-- EXERCISE DESCRIPTION --
Here the job is to retype the data word for word while leaving the pictures aside.
-- DATA RECORDS follows --
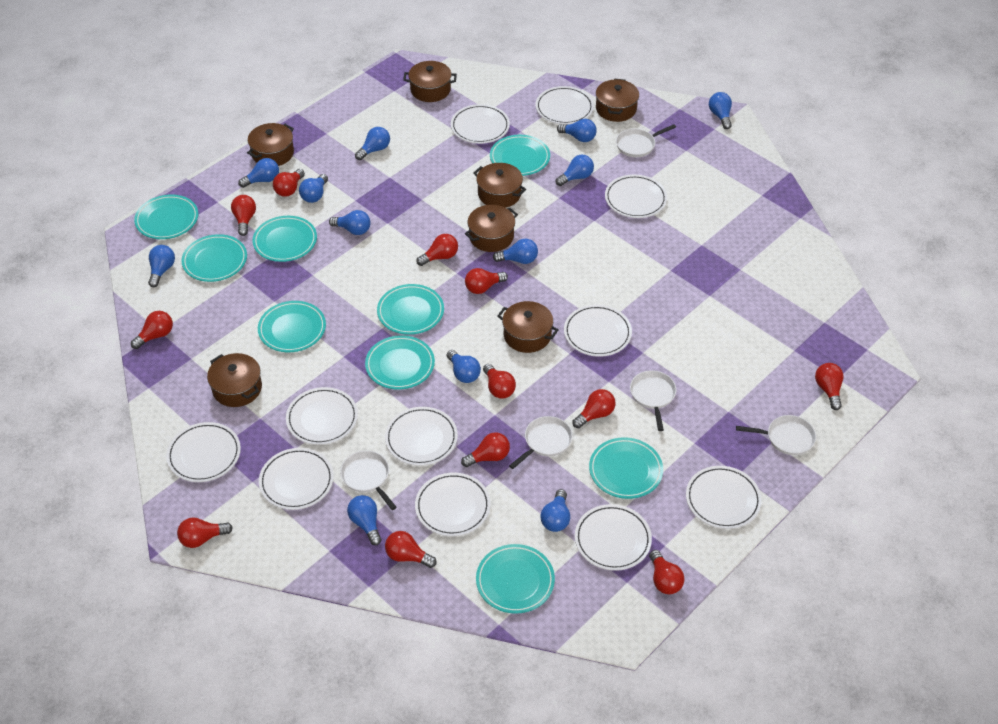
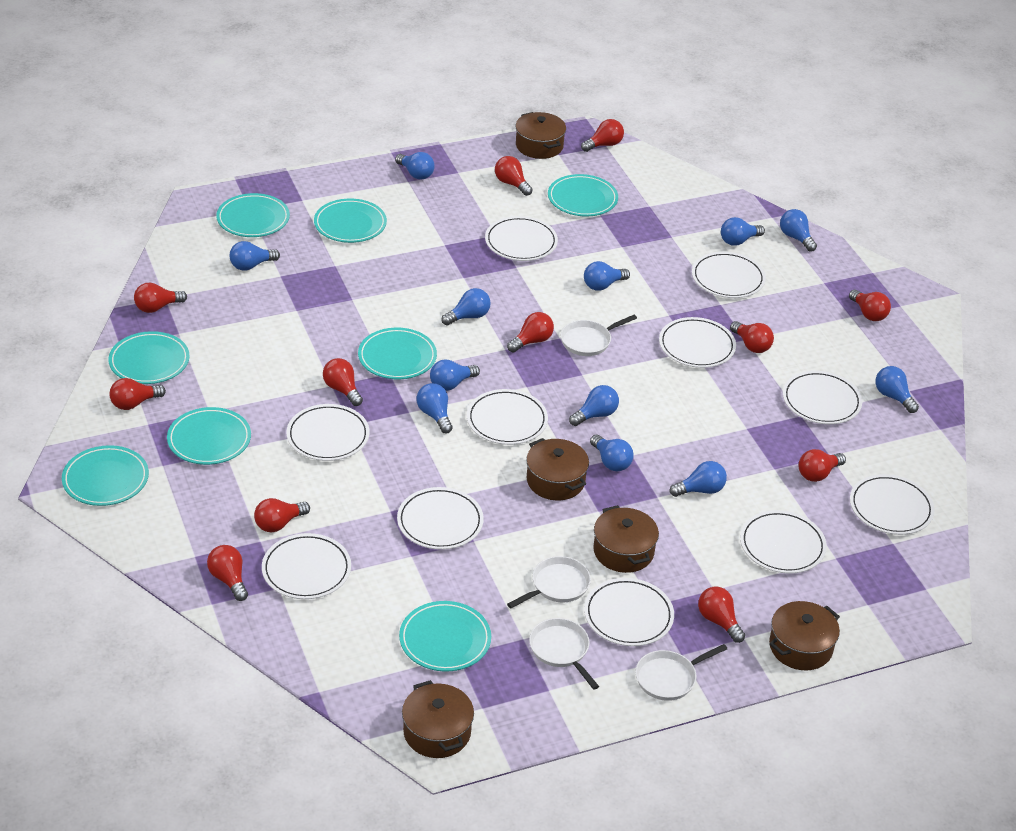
brown pot: 7 -> 5
turquoise plate: 9 -> 8
white pan: 5 -> 4

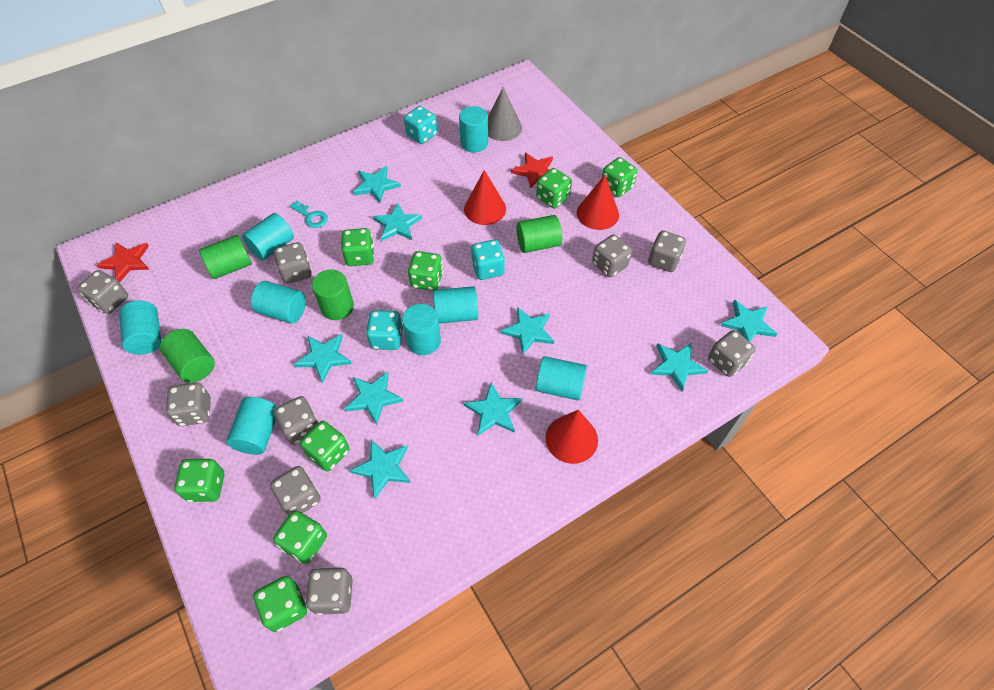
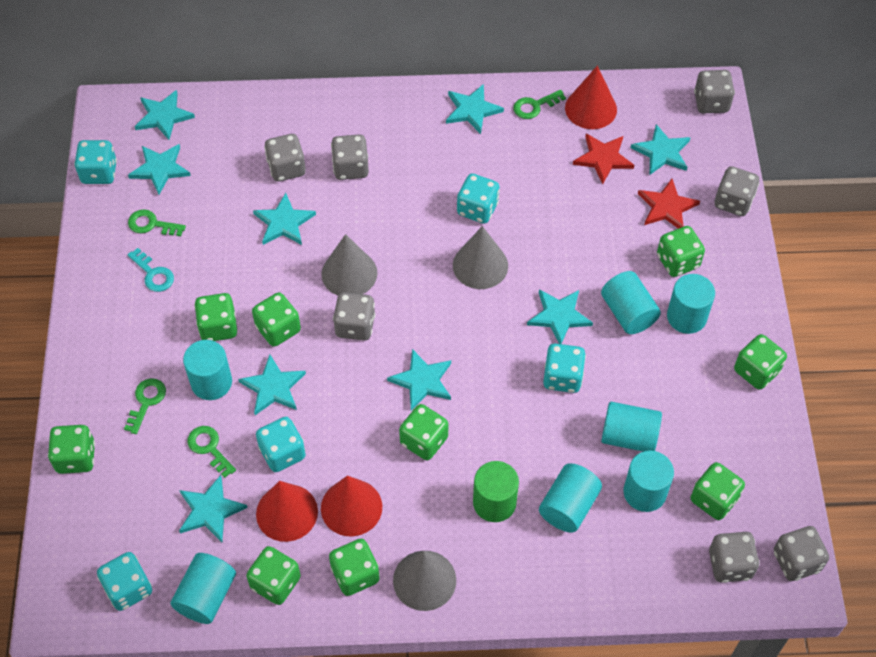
green cylinder: 4 -> 1
green dice: 8 -> 9
green key: 0 -> 4
grey cone: 1 -> 3
grey dice: 9 -> 7
turquoise cylinder: 8 -> 7
turquoise dice: 3 -> 5

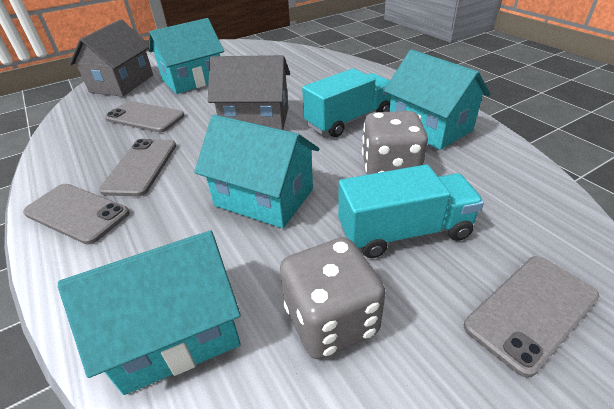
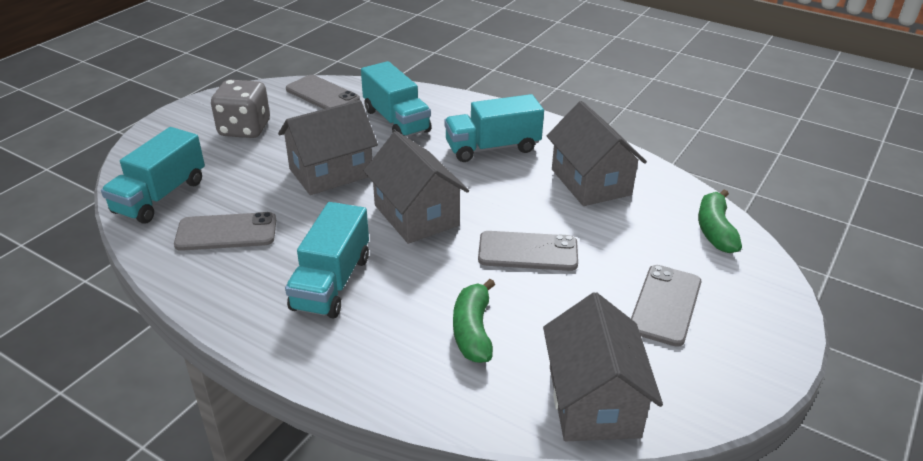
green banana: 0 -> 2
grey dice: 2 -> 1
grey house: 2 -> 4
turquoise house: 4 -> 0
turquoise truck: 2 -> 4

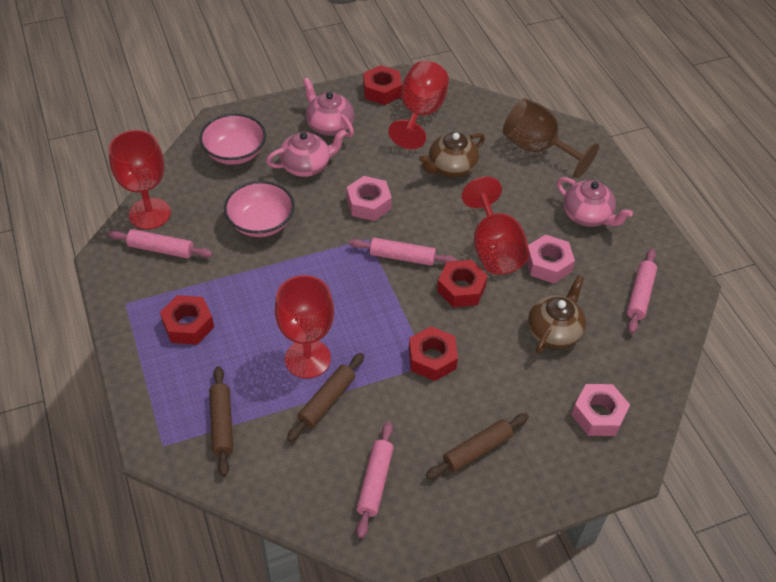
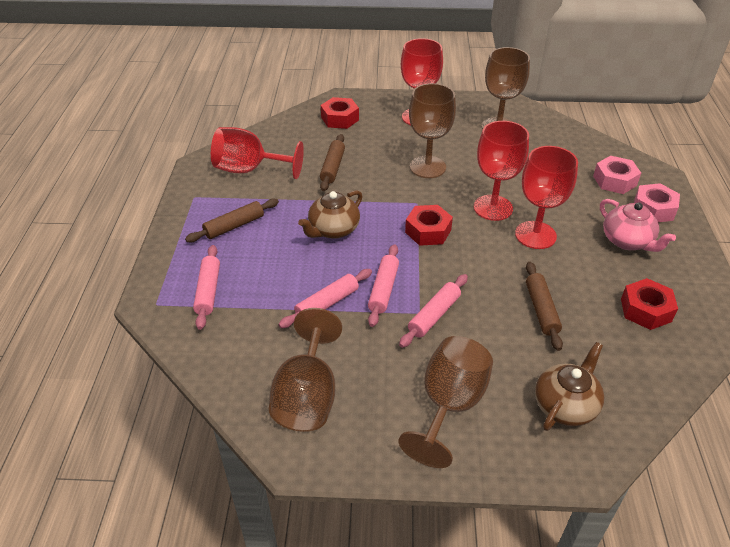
brown goblet: 1 -> 4
pink bowl: 2 -> 0
pink nut: 3 -> 2
pink teapot: 3 -> 1
red nut: 4 -> 3

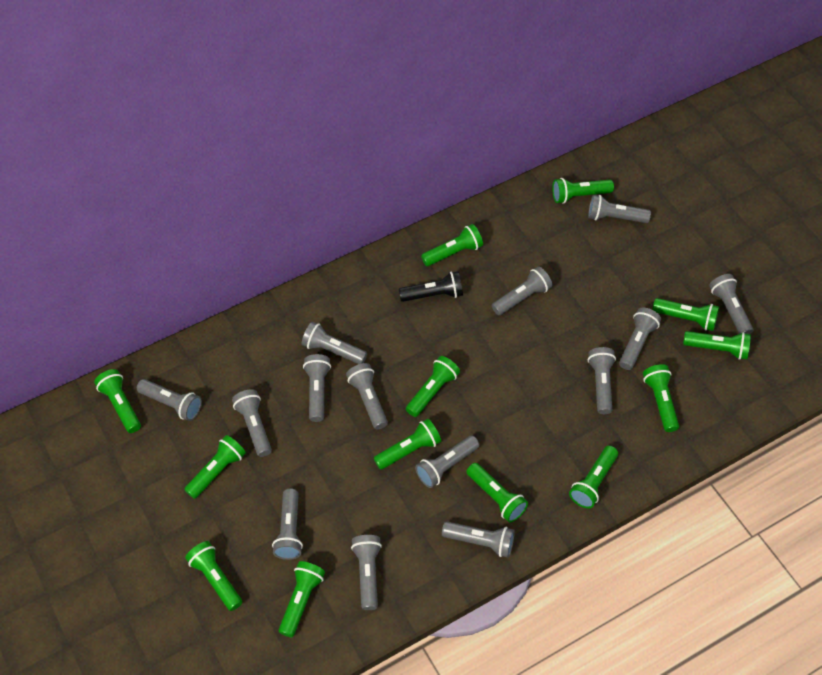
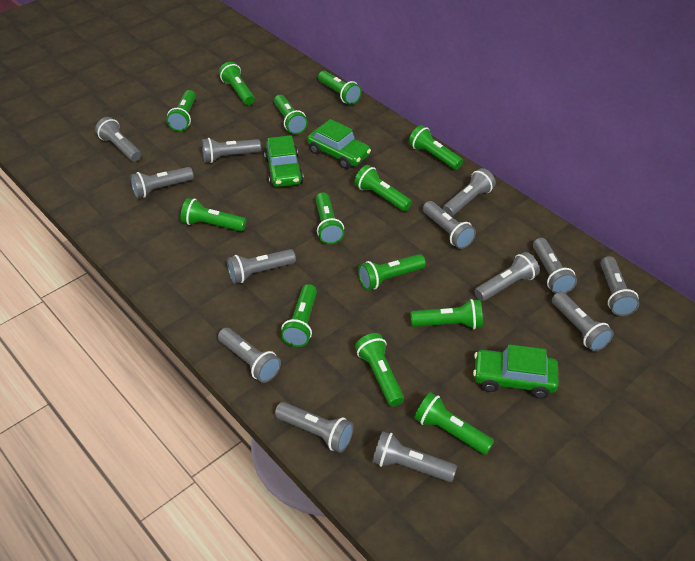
black flashlight: 1 -> 0
green car: 0 -> 3
grey flashlight: 14 -> 13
-- DATA RECORDS concluded --
-- ANSWER BELOW --
brown pot: 7 -> 5
turquoise plate: 9 -> 8
white pan: 5 -> 4

green cylinder: 4 -> 1
green dice: 8 -> 9
green key: 0 -> 4
grey cone: 1 -> 3
grey dice: 9 -> 7
turquoise cylinder: 8 -> 7
turquoise dice: 3 -> 5

green banana: 0 -> 2
grey dice: 2 -> 1
grey house: 2 -> 4
turquoise house: 4 -> 0
turquoise truck: 2 -> 4

brown goblet: 1 -> 4
pink bowl: 2 -> 0
pink nut: 3 -> 2
pink teapot: 3 -> 1
red nut: 4 -> 3

black flashlight: 1 -> 0
green car: 0 -> 3
grey flashlight: 14 -> 13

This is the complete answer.